__TASK GOAL__: Find and return every line of the data that contains the word "AUDIO".

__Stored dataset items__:
+++++

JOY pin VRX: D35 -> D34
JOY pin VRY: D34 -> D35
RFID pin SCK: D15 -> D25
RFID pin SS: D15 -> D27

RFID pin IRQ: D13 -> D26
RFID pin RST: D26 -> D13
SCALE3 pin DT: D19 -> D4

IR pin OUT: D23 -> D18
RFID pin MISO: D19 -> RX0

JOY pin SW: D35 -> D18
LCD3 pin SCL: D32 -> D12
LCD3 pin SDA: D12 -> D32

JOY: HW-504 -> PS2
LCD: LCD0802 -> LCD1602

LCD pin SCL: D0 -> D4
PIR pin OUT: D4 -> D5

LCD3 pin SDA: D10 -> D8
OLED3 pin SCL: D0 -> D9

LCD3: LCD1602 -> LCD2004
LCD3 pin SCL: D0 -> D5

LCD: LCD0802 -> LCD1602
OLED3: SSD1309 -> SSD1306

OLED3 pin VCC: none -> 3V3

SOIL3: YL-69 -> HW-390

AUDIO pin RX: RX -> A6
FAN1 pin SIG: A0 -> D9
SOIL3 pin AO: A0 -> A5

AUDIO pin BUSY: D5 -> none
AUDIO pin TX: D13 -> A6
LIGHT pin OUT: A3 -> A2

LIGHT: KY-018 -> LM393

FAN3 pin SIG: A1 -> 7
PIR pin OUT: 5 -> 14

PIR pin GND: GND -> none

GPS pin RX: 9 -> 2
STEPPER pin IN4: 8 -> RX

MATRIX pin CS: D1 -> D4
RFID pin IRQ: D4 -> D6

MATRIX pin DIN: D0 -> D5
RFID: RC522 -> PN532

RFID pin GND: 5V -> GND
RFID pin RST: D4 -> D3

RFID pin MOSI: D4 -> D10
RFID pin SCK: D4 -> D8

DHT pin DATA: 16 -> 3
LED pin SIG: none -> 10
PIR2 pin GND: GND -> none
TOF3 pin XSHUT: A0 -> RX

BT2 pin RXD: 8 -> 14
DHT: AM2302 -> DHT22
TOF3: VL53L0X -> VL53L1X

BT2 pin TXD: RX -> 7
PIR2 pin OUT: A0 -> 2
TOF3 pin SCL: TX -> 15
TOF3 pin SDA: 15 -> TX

+++++

__ANSWER BOX__:
AUDIO pin RX: RX -> A6
AUDIO pin BUSY: D5 -> none
AUDIO pin TX: D13 -> A6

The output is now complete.